▸ **WHAT NEEDS TO BE DONE**
Can you update the records below, replacing every "counterclockwise" with "anticlockwise" and leaving everything else unchanged?

▸ **THE RECORDS**
○ ○ ○ ○

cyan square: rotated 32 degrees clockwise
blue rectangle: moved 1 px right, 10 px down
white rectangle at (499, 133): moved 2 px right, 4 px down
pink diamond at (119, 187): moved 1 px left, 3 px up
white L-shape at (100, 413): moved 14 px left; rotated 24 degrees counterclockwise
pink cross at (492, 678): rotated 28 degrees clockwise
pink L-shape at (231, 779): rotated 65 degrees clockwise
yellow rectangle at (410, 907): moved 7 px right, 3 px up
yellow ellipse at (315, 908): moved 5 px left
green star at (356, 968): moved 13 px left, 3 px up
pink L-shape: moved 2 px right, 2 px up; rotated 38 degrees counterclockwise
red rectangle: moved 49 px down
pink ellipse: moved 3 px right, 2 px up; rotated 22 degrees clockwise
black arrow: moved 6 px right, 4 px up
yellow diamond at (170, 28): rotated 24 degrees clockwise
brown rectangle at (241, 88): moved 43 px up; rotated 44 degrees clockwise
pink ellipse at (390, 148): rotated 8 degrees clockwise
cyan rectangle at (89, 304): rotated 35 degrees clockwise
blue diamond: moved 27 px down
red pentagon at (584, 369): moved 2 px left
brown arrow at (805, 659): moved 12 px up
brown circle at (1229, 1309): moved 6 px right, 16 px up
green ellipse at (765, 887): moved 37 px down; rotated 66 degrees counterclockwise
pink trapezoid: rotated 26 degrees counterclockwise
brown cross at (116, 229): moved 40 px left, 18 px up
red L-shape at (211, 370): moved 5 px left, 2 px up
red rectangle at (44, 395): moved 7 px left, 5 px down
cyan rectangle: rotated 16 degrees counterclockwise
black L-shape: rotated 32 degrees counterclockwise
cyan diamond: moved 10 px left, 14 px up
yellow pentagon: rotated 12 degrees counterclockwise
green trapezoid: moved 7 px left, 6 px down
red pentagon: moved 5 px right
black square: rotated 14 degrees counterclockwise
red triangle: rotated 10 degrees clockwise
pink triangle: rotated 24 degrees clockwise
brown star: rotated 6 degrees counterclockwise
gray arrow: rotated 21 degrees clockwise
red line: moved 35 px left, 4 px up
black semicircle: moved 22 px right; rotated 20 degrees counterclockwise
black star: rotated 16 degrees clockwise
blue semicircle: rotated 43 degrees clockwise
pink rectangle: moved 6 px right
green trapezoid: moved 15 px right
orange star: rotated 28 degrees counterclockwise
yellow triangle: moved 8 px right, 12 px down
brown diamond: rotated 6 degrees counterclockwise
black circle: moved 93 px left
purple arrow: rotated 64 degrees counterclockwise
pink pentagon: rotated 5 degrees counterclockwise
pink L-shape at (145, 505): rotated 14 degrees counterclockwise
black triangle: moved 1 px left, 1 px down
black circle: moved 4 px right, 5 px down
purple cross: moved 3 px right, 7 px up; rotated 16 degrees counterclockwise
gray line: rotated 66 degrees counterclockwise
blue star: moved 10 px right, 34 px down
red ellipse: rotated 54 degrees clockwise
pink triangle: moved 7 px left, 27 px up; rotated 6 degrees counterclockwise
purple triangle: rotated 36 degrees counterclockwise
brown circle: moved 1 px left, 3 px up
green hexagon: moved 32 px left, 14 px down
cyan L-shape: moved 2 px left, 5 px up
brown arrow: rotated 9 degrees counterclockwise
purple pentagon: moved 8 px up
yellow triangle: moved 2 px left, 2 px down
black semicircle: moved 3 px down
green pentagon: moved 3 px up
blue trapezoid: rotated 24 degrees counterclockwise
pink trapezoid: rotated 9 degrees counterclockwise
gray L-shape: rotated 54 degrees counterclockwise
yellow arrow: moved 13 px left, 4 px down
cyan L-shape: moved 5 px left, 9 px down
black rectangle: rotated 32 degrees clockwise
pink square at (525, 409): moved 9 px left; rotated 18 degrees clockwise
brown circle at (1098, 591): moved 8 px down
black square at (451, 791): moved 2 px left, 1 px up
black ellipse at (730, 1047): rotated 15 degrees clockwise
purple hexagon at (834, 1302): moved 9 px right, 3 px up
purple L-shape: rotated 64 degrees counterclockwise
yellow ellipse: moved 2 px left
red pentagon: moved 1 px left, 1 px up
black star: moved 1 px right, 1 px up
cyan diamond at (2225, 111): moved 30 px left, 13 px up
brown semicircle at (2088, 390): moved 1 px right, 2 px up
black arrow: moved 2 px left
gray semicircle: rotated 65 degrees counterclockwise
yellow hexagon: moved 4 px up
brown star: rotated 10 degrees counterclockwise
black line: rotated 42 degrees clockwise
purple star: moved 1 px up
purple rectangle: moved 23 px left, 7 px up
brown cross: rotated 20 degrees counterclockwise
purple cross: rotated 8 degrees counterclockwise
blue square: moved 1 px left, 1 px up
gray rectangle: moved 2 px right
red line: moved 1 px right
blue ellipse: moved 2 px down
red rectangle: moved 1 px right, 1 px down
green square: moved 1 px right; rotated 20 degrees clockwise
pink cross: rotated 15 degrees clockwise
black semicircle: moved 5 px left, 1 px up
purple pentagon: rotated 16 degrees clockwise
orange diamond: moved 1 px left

○ ○ ○ ○

▸ **RESPONSE TO THE TASK**
cyan square: rotated 32 degrees clockwise
blue rectangle: moved 1 px right, 10 px down
white rectangle at (499, 133): moved 2 px right, 4 px down
pink diamond at (119, 187): moved 1 px left, 3 px up
white L-shape at (100, 413): moved 14 px left; rotated 24 degrees anticlockwise
pink cross at (492, 678): rotated 28 degrees clockwise
pink L-shape at (231, 779): rotated 65 degrees clockwise
yellow rectangle at (410, 907): moved 7 px right, 3 px up
yellow ellipse at (315, 908): moved 5 px left
green star at (356, 968): moved 13 px left, 3 px up
pink L-shape: moved 2 px right, 2 px up; rotated 38 degrees anticlockwise
red rectangle: moved 49 px down
pink ellipse: moved 3 px right, 2 px up; rotated 22 degrees clockwise
black arrow: moved 6 px right, 4 px up
yellow diamond at (170, 28): rotated 24 degrees clockwise
brown rectangle at (241, 88): moved 43 px up; rotated 44 degrees clockwise
pink ellipse at (390, 148): rotated 8 degrees clockwise
cyan rectangle at (89, 304): rotated 35 degrees clockwise
blue diamond: moved 27 px down
red pentagon at (584, 369): moved 2 px left
brown arrow at (805, 659): moved 12 px up
brown circle at (1229, 1309): moved 6 px right, 16 px up
green ellipse at (765, 887): moved 37 px down; rotated 66 degrees anticlockwise
pink trapezoid: rotated 26 degrees anticlockwise
brown cross at (116, 229): moved 40 px left, 18 px up
red L-shape at (211, 370): moved 5 px left, 2 px up
red rectangle at (44, 395): moved 7 px left, 5 px down
cyan rectangle: rotated 16 degrees anticlockwise
black L-shape: rotated 32 degrees anticlockwise
cyan diamond: moved 10 px left, 14 px up
yellow pentagon: rotated 12 degrees anticlockwise
green trapezoid: moved 7 px left, 6 px down
red pentagon: moved 5 px right
black square: rotated 14 degrees anticlockwise
red triangle: rotated 10 degrees clockwise
pink triangle: rotated 24 degrees clockwise
brown star: rotated 6 degrees anticlockwise
gray arrow: rotated 21 degrees clockwise
red line: moved 35 px left, 4 px up
black semicircle: moved 22 px right; rotated 20 degrees anticlockwise
black star: rotated 16 degrees clockwise
blue semicircle: rotated 43 degrees clockwise
pink rectangle: moved 6 px right
green trapezoid: moved 15 px right
orange star: rotated 28 degrees anticlockwise
yellow triangle: moved 8 px right, 12 px down
brown diamond: rotated 6 degrees anticlockwise
black circle: moved 93 px left
purple arrow: rotated 64 degrees anticlockwise
pink pentagon: rotated 5 degrees anticlockwise
pink L-shape at (145, 505): rotated 14 degrees anticlockwise
black triangle: moved 1 px left, 1 px down
black circle: moved 4 px right, 5 px down
purple cross: moved 3 px right, 7 px up; rotated 16 degrees anticlockwise
gray line: rotated 66 degrees anticlockwise
blue star: moved 10 px right, 34 px down
red ellipse: rotated 54 degrees clockwise
pink triangle: moved 7 px left, 27 px up; rotated 6 degrees anticlockwise
purple triangle: rotated 36 degrees anticlockwise
brown circle: moved 1 px left, 3 px up
green hexagon: moved 32 px left, 14 px down
cyan L-shape: moved 2 px left, 5 px up
brown arrow: rotated 9 degrees anticlockwise
purple pentagon: moved 8 px up
yellow triangle: moved 2 px left, 2 px down
black semicircle: moved 3 px down
green pentagon: moved 3 px up
blue trapezoid: rotated 24 degrees anticlockwise
pink trapezoid: rotated 9 degrees anticlockwise
gray L-shape: rotated 54 degrees anticlockwise
yellow arrow: moved 13 px left, 4 px down
cyan L-shape: moved 5 px left, 9 px down
black rectangle: rotated 32 degrees clockwise
pink square at (525, 409): moved 9 px left; rotated 18 degrees clockwise
brown circle at (1098, 591): moved 8 px down
black square at (451, 791): moved 2 px left, 1 px up
black ellipse at (730, 1047): rotated 15 degrees clockwise
purple hexagon at (834, 1302): moved 9 px right, 3 px up
purple L-shape: rotated 64 degrees anticlockwise
yellow ellipse: moved 2 px left
red pentagon: moved 1 px left, 1 px up
black star: moved 1 px right, 1 px up
cyan diamond at (2225, 111): moved 30 px left, 13 px up
brown semicircle at (2088, 390): moved 1 px right, 2 px up
black arrow: moved 2 px left
gray semicircle: rotated 65 degrees anticlockwise
yellow hexagon: moved 4 px up
brown star: rotated 10 degrees anticlockwise
black line: rotated 42 degrees clockwise
purple star: moved 1 px up
purple rectangle: moved 23 px left, 7 px up
brown cross: rotated 20 degrees anticlockwise
purple cross: rotated 8 degrees anticlockwise
blue square: moved 1 px left, 1 px up
gray rectangle: moved 2 px right
red line: moved 1 px right
blue ellipse: moved 2 px down
red rectangle: moved 1 px right, 1 px down
green square: moved 1 px right; rotated 20 degrees clockwise
pink cross: rotated 15 degrees clockwise
black semicircle: moved 5 px left, 1 px up
purple pentagon: rotated 16 degrees clockwise
orange diamond: moved 1 px left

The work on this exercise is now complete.